* **Work task**
The answer must be the lines from the one that holds "(471, 331) = (296, 285): black" through the final line of the data, copied exactly, with no pictures.

• • • •

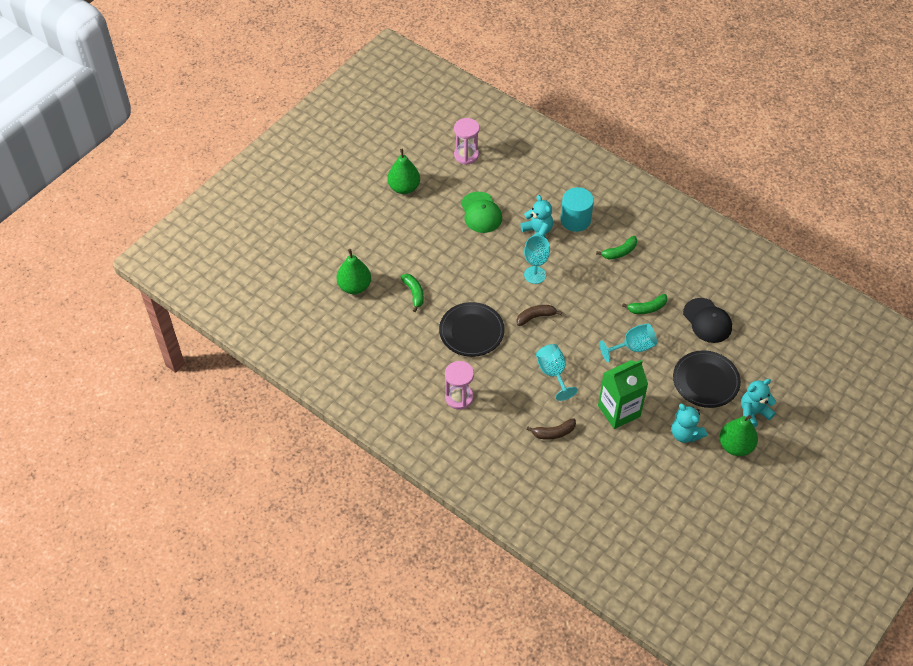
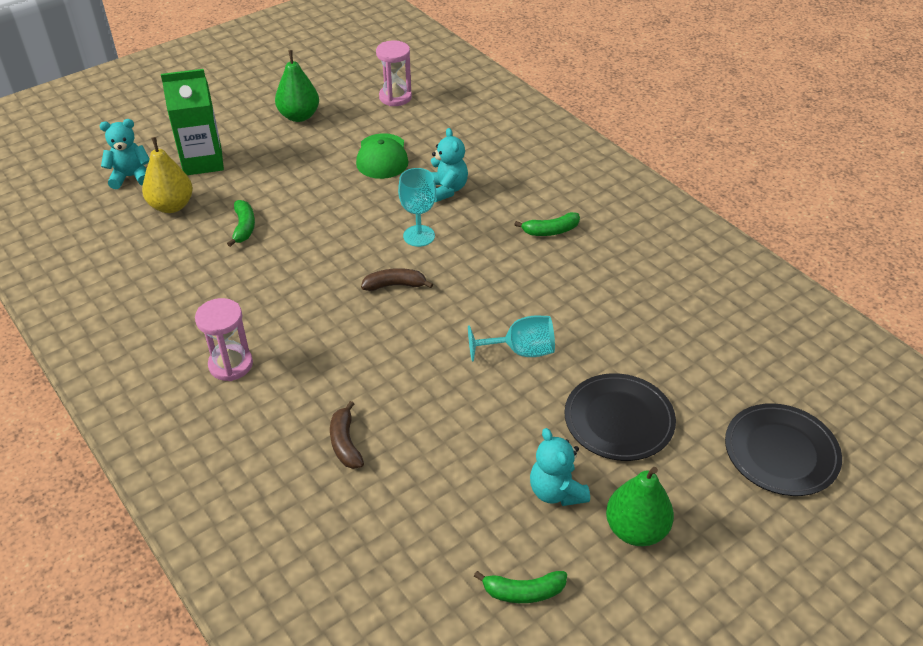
camera: 15 degrees right, 10 degrees down
(354, 286) = (172, 206): green pear -> yellow pear
(471, 331) = (296, 285): black plate -> black plate (781, 452)
(553, 373) = (385, 361): turquoise goblet -> none
(553, 433) = (345, 443): brown banana -> brown banana turned 75 degrees clockwise
(575, 220) = (505, 185): turquoise cylinder -> none
(619, 411) = (462, 434): green carton -> green carton (203, 161)
(647, 308) = (563, 305): green banana -> green banana (523, 591)
(707, 321) = (650, 338): black cap -> none
(753, 413) = (683, 484): turquoise teddy bear -> turquoise teddy bear (131, 177)

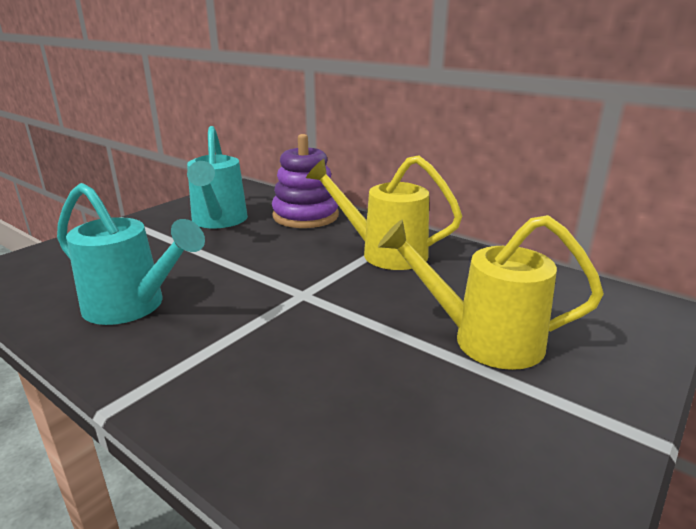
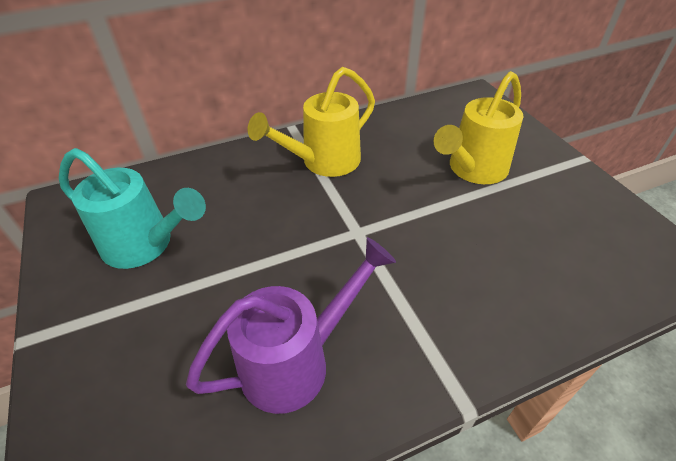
camera: 60 degrees left, 20 degrees up
(132, 307) = (296, 362): turquoise watering can -> purple watering can
(305, 216) = (202, 179): purple stacking toy -> none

• • • •

* **Solution to this task**
(471, 331) = (296, 285): black plate -> black plate (781, 452)
(553, 373) = (385, 361): turquoise goblet -> none
(553, 433) = (345, 443): brown banana -> brown banana turned 75 degrees clockwise
(575, 220) = (505, 185): turquoise cylinder -> none
(619, 411) = (462, 434): green carton -> green carton (203, 161)
(647, 308) = (563, 305): green banana -> green banana (523, 591)
(707, 321) = (650, 338): black cap -> none
(753, 413) = (683, 484): turquoise teddy bear -> turquoise teddy bear (131, 177)

camera: 60 degrees left, 20 degrees up
(132, 307) = (296, 362): turquoise watering can -> purple watering can
(305, 216) = (202, 179): purple stacking toy -> none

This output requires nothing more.